── Source data
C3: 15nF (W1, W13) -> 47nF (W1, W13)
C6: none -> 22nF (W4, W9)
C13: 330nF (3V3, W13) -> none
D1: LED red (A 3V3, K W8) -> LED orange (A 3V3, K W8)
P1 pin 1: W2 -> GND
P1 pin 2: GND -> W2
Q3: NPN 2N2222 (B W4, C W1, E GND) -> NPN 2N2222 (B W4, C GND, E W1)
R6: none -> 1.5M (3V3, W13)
────
── Source data
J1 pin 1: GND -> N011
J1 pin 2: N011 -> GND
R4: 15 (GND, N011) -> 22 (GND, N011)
────
What this task involves: Print, from the entries above, the line with "C13: 330nF (3V3, W13) -> none", the line with "R6: none -> 1.5M (3V3, W13)" and all lines between them, exactly and with nothing else.

Task solution:
C13: 330nF (3V3, W13) -> none
D1: LED red (A 3V3, K W8) -> LED orange (A 3V3, K W8)
P1 pin 1: W2 -> GND
P1 pin 2: GND -> W2
Q3: NPN 2N2222 (B W4, C W1, E GND) -> NPN 2N2222 (B W4, C GND, E W1)
R6: none -> 1.5M (3V3, W13)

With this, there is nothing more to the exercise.